• WRITTEN PROBLEM: Collect each line in the rows that contains the string "pizz". Case counts.

• ROWS:
** Start **

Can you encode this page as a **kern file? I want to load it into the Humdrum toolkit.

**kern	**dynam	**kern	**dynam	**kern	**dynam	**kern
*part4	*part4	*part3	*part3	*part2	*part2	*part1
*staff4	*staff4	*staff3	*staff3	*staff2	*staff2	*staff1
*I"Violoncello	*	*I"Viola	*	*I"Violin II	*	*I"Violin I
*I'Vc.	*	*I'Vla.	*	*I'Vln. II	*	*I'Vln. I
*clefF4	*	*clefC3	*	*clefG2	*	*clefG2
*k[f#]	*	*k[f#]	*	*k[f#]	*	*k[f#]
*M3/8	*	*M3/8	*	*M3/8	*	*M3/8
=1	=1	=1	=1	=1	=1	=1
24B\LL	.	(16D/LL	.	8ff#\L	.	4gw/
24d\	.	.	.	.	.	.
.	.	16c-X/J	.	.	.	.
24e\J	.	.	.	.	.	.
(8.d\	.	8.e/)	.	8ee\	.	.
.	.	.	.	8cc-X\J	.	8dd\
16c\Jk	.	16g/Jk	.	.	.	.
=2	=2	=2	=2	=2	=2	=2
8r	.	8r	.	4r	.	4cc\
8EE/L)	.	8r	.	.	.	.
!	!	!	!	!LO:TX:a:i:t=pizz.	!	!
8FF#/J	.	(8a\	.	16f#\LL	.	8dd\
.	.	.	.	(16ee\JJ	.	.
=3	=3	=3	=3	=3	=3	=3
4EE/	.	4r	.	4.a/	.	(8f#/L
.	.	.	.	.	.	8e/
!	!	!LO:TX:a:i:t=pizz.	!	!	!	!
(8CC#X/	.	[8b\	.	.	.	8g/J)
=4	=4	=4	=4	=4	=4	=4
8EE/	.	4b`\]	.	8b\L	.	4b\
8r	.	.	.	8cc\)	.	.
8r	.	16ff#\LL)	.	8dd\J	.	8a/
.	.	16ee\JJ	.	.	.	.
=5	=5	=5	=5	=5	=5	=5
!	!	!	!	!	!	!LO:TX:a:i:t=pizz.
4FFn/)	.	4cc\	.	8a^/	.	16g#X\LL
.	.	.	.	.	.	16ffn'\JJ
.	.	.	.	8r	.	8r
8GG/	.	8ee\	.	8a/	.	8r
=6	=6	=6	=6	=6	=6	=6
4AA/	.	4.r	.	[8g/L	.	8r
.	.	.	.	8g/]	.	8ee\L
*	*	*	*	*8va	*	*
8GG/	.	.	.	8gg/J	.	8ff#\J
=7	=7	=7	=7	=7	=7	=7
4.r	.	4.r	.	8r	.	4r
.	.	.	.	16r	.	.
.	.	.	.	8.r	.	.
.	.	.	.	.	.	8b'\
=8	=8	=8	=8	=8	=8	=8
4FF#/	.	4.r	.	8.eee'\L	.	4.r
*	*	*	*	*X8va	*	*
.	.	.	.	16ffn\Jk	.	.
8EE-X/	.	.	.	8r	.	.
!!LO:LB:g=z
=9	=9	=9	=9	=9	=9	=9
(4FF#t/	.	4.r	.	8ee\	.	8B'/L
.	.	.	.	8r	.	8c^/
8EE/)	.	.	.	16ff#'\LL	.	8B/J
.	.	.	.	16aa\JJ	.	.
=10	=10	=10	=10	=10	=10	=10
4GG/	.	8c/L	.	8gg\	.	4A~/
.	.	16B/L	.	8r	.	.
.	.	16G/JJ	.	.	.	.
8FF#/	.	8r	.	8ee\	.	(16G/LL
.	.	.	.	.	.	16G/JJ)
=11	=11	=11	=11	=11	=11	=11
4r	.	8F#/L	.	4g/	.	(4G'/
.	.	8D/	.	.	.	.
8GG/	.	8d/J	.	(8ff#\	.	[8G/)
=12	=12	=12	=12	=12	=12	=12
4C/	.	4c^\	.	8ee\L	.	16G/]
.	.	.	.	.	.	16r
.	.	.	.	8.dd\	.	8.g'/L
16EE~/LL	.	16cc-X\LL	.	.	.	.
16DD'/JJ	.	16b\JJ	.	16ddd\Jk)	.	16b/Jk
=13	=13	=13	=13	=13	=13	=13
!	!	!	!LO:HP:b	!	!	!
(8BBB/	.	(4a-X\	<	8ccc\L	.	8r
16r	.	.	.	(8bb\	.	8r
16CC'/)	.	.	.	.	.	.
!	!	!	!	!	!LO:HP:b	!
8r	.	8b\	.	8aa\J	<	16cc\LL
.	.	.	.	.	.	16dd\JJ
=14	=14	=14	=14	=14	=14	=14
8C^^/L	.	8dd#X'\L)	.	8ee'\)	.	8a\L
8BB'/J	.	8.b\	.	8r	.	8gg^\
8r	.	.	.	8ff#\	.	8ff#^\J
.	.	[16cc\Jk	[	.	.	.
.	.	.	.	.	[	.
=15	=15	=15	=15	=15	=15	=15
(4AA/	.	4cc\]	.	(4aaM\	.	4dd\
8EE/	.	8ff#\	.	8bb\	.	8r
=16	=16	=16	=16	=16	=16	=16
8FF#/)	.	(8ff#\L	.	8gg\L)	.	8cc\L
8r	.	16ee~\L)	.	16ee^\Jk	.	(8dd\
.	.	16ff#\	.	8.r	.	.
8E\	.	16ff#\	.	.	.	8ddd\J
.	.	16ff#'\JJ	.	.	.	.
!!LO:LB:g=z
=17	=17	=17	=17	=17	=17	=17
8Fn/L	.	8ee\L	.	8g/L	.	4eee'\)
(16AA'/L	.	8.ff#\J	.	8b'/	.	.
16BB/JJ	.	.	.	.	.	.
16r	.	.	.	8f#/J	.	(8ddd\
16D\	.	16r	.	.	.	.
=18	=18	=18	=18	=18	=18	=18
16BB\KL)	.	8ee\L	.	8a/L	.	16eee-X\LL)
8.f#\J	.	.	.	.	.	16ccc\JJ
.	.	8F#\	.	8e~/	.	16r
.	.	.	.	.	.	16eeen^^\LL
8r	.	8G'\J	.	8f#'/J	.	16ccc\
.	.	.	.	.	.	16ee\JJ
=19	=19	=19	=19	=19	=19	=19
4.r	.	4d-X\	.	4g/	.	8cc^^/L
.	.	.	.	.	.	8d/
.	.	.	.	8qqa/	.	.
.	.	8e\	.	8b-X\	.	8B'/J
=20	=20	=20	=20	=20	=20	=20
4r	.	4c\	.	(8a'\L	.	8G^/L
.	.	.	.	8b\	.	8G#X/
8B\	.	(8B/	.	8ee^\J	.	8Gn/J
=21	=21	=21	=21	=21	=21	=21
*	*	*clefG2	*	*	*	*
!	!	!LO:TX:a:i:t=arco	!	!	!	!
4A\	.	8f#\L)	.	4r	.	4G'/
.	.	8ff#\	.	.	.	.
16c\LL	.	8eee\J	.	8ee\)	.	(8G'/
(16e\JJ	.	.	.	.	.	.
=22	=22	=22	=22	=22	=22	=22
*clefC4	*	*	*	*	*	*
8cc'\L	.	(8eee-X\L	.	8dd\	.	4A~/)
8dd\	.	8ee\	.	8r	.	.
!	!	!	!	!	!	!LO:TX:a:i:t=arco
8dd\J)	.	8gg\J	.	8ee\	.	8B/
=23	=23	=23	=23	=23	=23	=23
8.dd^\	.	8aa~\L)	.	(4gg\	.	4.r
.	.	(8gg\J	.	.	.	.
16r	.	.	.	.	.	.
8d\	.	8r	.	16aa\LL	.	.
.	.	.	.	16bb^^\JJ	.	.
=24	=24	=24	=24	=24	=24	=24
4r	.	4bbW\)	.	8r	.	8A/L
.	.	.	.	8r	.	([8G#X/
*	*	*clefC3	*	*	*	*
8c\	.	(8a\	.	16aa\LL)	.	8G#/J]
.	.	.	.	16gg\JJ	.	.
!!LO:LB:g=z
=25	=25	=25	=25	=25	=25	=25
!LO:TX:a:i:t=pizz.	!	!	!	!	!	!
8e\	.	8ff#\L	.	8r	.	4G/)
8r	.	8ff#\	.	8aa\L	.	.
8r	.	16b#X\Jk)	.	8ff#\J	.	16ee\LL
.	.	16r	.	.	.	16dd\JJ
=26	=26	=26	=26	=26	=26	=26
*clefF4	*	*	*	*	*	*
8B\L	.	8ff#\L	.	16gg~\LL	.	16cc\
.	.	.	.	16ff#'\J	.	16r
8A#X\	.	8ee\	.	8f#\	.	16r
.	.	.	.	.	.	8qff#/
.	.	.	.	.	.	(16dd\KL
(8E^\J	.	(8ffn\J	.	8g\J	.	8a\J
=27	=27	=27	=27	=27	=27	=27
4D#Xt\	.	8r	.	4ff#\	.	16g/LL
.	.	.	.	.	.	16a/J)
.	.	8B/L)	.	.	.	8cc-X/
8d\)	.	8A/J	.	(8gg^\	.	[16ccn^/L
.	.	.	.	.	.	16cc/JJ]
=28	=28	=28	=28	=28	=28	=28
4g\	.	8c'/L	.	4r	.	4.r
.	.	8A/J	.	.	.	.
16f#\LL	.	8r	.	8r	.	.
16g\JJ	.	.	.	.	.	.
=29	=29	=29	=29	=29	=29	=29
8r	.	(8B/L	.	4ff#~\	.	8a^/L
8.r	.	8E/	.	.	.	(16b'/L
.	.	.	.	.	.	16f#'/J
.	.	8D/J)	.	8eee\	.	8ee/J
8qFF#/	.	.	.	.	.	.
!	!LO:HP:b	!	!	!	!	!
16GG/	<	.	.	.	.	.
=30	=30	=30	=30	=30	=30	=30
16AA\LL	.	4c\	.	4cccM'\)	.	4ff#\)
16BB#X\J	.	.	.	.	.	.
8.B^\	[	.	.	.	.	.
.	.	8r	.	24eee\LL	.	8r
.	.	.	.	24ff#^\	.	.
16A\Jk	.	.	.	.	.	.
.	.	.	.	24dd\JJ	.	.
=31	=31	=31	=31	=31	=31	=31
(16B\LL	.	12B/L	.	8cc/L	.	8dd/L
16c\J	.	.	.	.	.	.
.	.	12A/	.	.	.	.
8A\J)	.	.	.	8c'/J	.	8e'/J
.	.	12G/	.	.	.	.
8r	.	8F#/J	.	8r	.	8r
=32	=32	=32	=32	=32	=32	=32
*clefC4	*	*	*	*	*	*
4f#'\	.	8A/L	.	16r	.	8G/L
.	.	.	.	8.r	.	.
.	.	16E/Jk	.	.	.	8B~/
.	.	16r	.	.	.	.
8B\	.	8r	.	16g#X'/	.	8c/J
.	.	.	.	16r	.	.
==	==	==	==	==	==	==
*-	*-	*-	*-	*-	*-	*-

** End **

• RESULT OF THE EXERCISE:
!	!	!	!	!LO:TX:a:i:t=pizz.	!	!
!	!	!LO:TX:a:i:t=pizz.	!	!	!	!
!	!	!	!	!	!	!LO:TX:a:i:t=pizz.
!LO:TX:a:i:t=pizz.	!	!	!	!	!	!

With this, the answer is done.